**To do:** From the line that contains "(837, 316) = (176, 336): yellow" down to the last line of the data below, restate every line word for word, skipping any images.

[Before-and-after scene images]
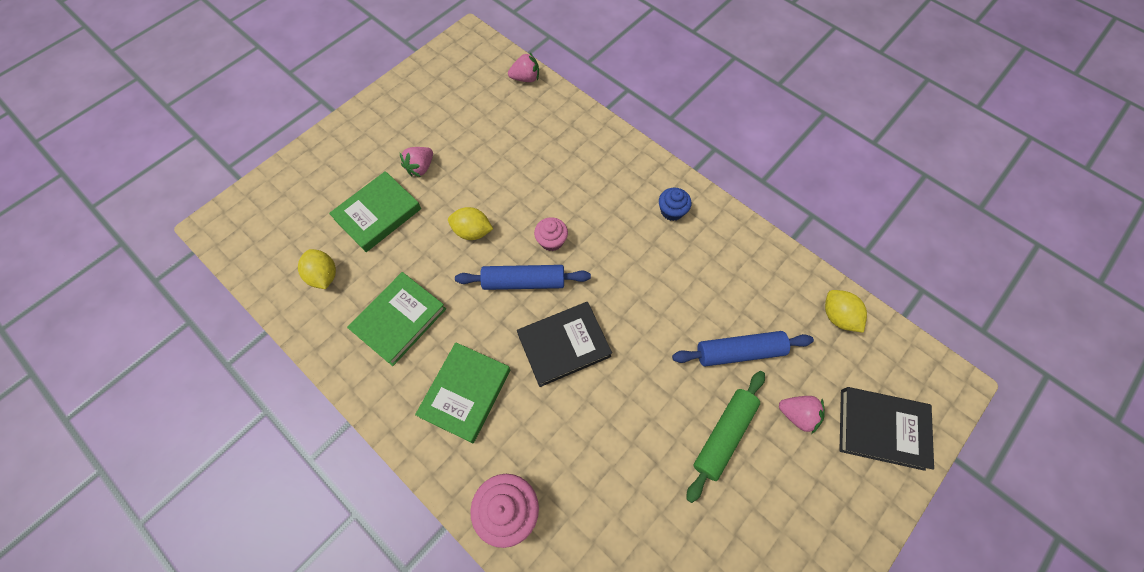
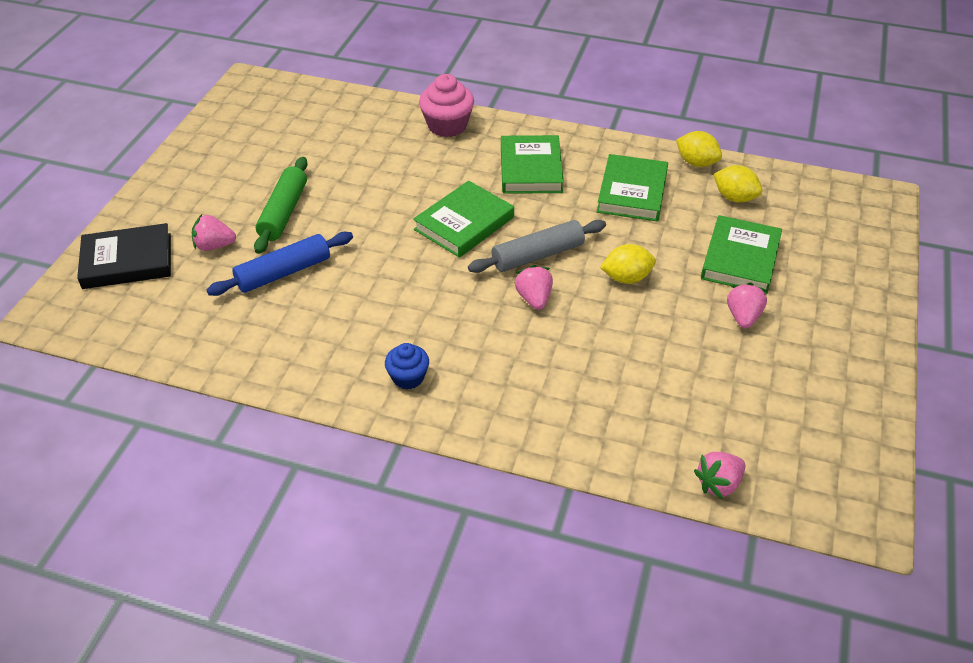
camera: 155 degrees right, 20 degrees down
(524, 282) = (537, 255): blue rolling pin -> grey rolling pin
(551, 241) = (534, 299): pink cupcake -> pink strawberry
(564, 345) = (464, 223): black book -> green book
(837, 316) = (176, 336): yellow lemon -> yellow lemon (696, 163)

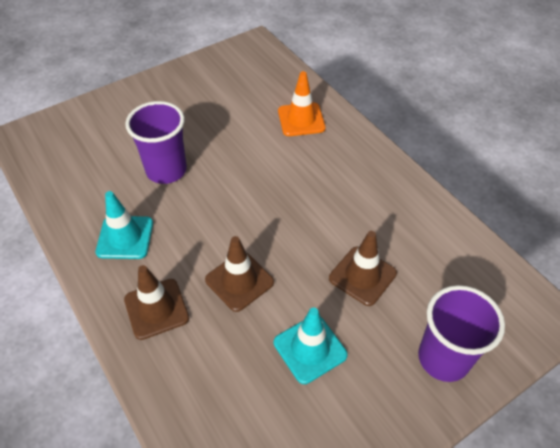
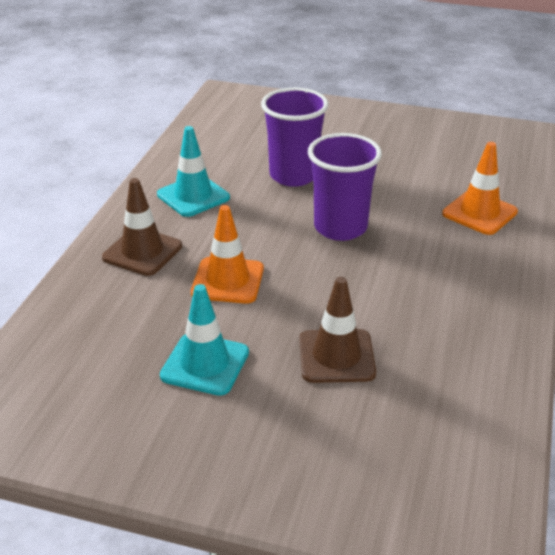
camera: 50 degrees right, 15 degrees down
(239, 281) = (227, 281): brown traffic cone -> orange traffic cone
(443, 358) = (306, 471): purple cup -> purple cup (340, 227)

**Answer to this problem:**
(837, 316) = (176, 336): yellow lemon -> yellow lemon (696, 163)

camera: 50 degrees right, 15 degrees down
(239, 281) = (227, 281): brown traffic cone -> orange traffic cone
(443, 358) = (306, 471): purple cup -> purple cup (340, 227)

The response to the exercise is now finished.